## Brief
The pictures are to be omitted when the entries are reproduced exactly.

## Input records
..........

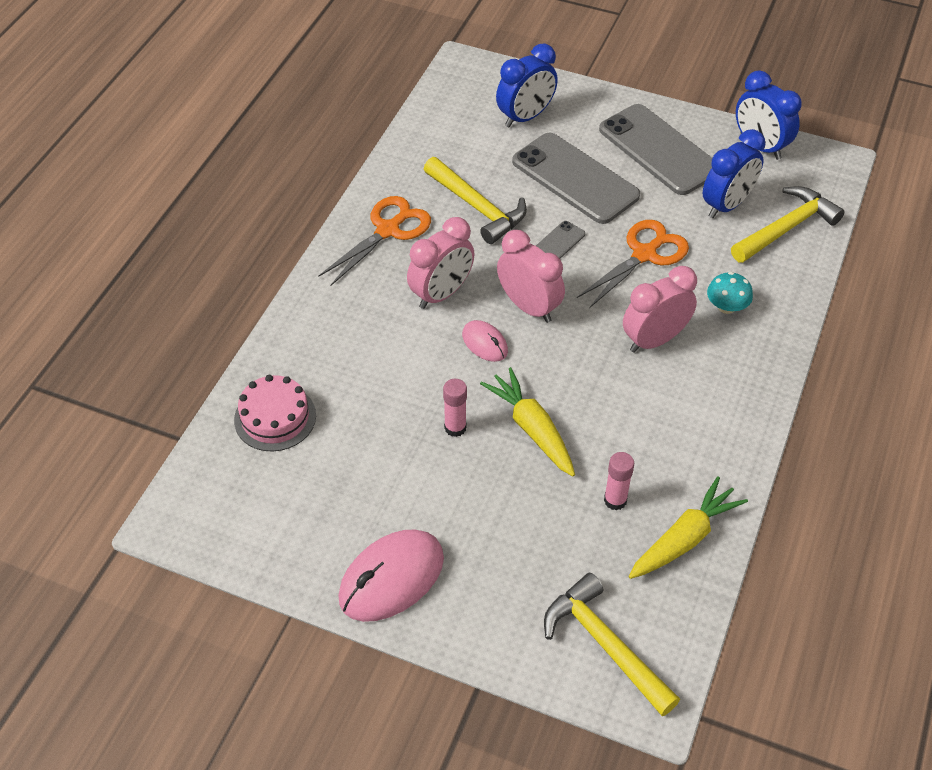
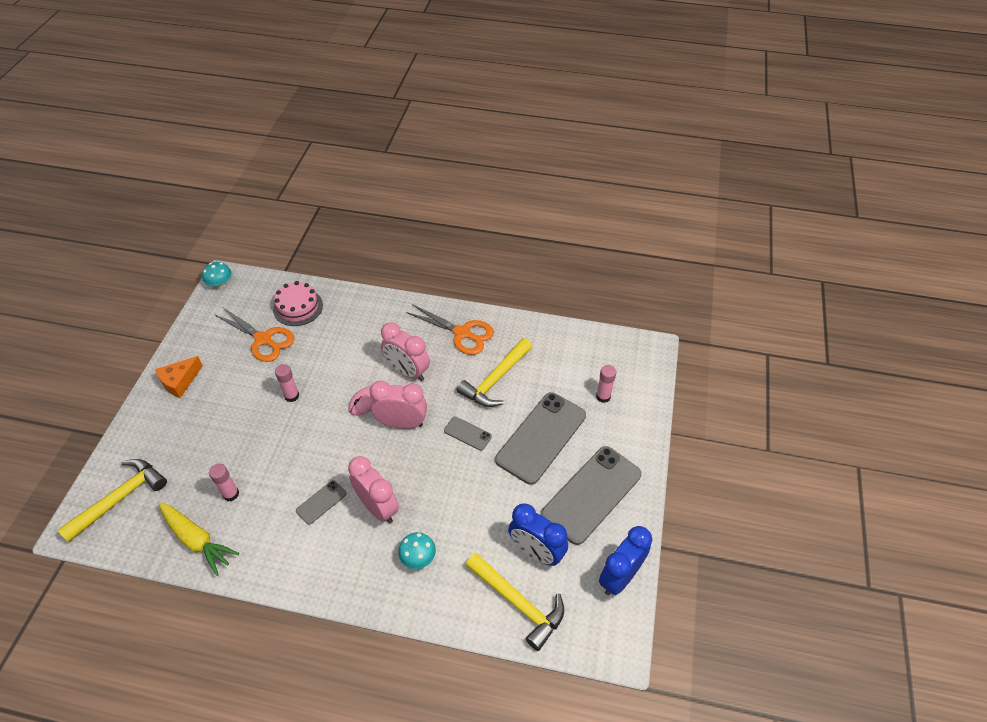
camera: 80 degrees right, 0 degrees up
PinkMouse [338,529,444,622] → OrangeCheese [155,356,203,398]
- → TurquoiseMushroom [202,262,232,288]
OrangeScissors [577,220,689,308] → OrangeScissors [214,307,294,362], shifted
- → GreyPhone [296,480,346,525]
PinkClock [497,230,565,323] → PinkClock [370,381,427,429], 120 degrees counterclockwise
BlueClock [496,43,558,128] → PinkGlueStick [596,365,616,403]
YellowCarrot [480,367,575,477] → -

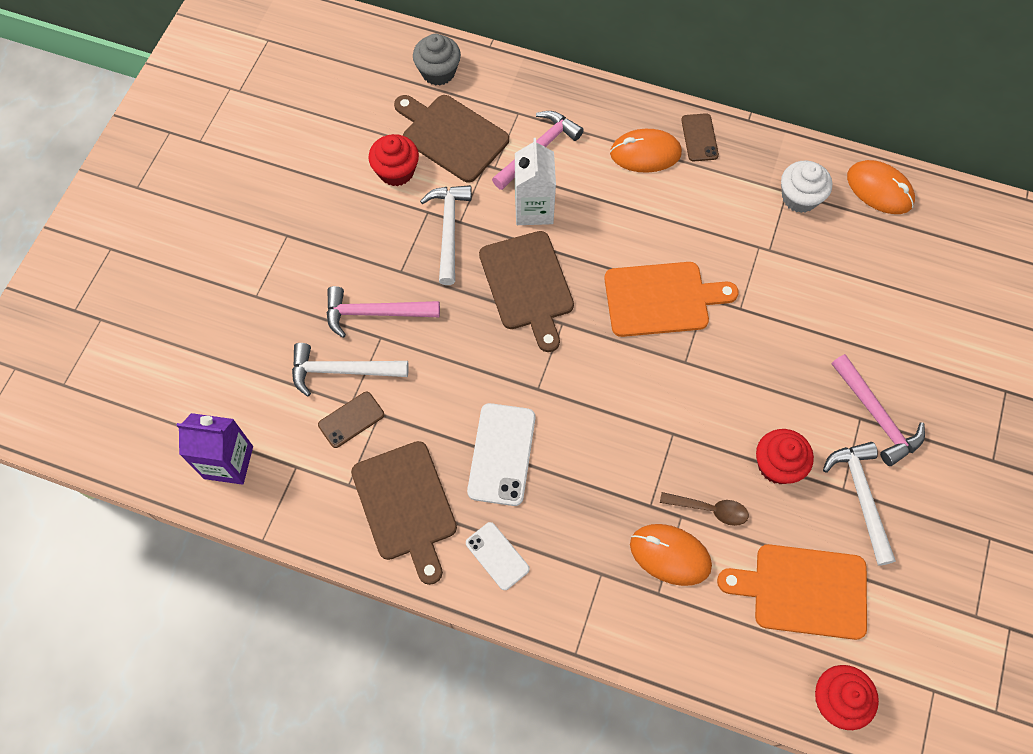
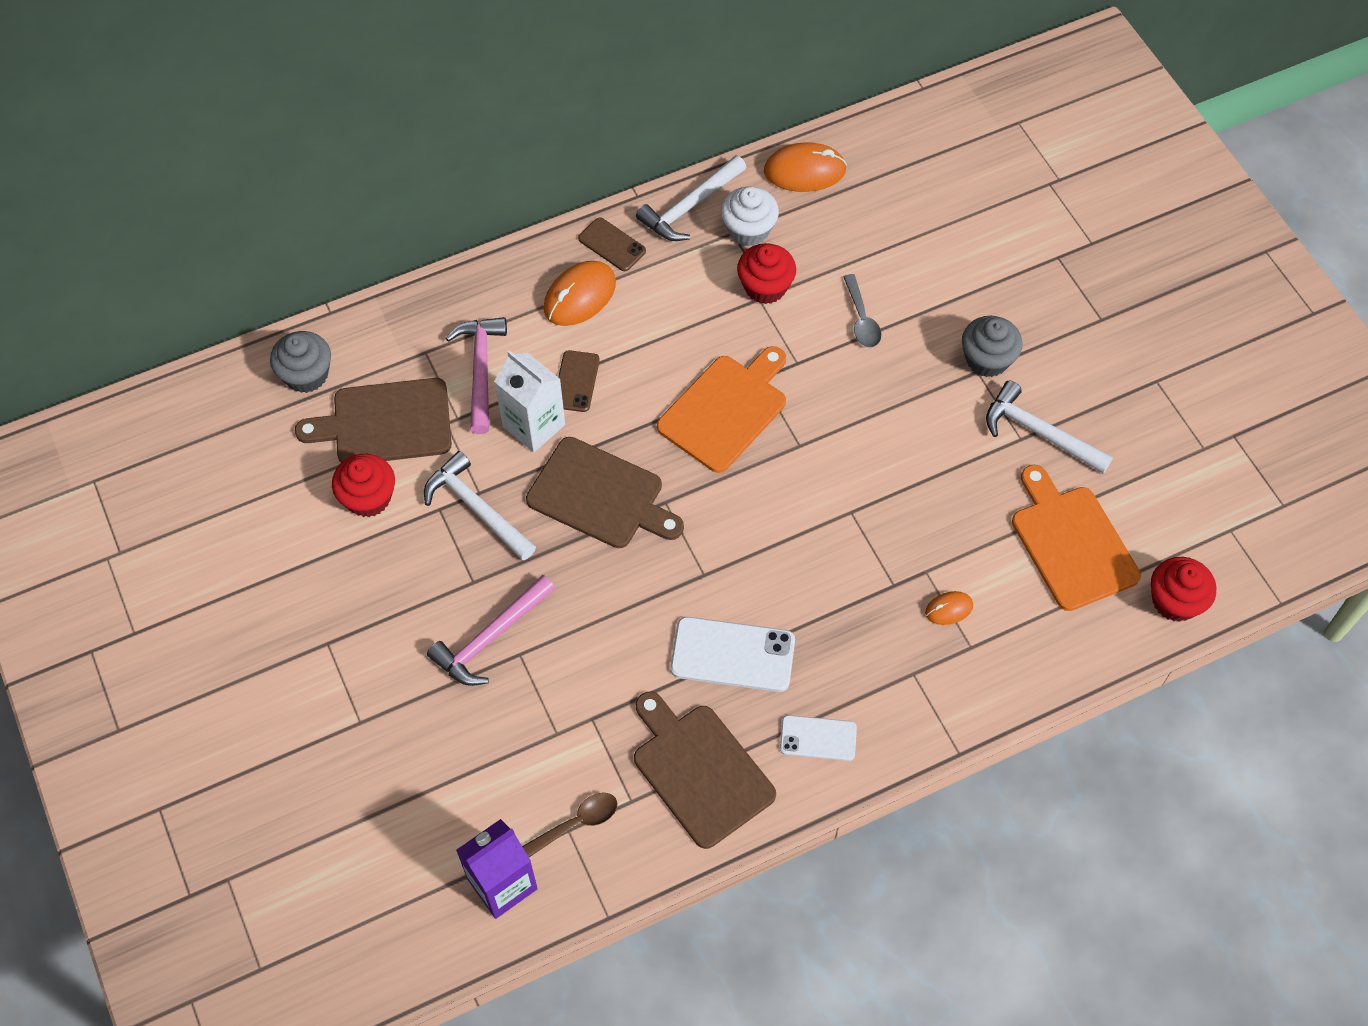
camera: 45 degrees left, 5 degrees down
BrownSpoon [660,492,749,526] → BrownSpoon [522,793,617,857], shifted
BrownPhone [318,392,384,448] → BrownPhone [558,350,600,412], shifted
BrownCuttingBoard [351,441,457,585] → BrownCuttingBoard [634,692,776,849], 150 degrees counterclockwise
WhiteHammer [292,343,409,396] → WhiteHammer [636,155,747,241], shifted
WhitePhone [467,403,535,506] → WhitePhone [670,617,795,692], 45 degrees counterclockwise
RedCupcake [756,429,814,484] → RedCupcake [737,243,796,304], shifted
- → GreySpoon [843,274,882,347]
OrangeMouse [630,524,712,586] → OrangeMouse [925,591,973,625], x0.53
PinkHammer [832,354,925,466] → GreyCupcake [962,316,1023,377]
OrangeCuttingBoard [717,544,867,640] → OrangeCuttingBoard [1012,465,1141,611], 105 degrees clockwise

..........

## Answer to this exercise
camera: 80 degrees right, 0 degrees up
PinkMouse [338,529,444,622] → OrangeCheese [155,356,203,398]
- → TurquoiseMushroom [202,262,232,288]
OrangeScissors [577,220,689,308] → OrangeScissors [214,307,294,362], shifted
- → GreyPhone [296,480,346,525]
PinkClock [497,230,565,323] → PinkClock [370,381,427,429], 120 degrees counterclockwise
BlueClock [496,43,558,128] → PinkGlueStick [596,365,616,403]
YellowCarrot [480,367,575,477] → -

camera: 45 degrees left, 5 degrees down
BrownSpoon [660,492,749,526] → BrownSpoon [522,793,617,857], shifted
BrownPhone [318,392,384,448] → BrownPhone [558,350,600,412], shifted
BrownCuttingBoard [351,441,457,585] → BrownCuttingBoard [634,692,776,849], 150 degrees counterclockwise
WhiteHammer [292,343,409,396] → WhiteHammer [636,155,747,241], shifted
WhitePhone [467,403,535,506] → WhitePhone [670,617,795,692], 45 degrees counterclockwise
RedCupcake [756,429,814,484] → RedCupcake [737,243,796,304], shifted
- → GreySpoon [843,274,882,347]
OrangeMouse [630,524,712,586] → OrangeMouse [925,591,973,625], x0.53
PinkHammer [832,354,925,466] → GreyCupcake [962,316,1023,377]
OrangeCuttingBoard [717,544,867,640] → OrangeCuttingBoard [1012,465,1141,611], 105 degrees clockwise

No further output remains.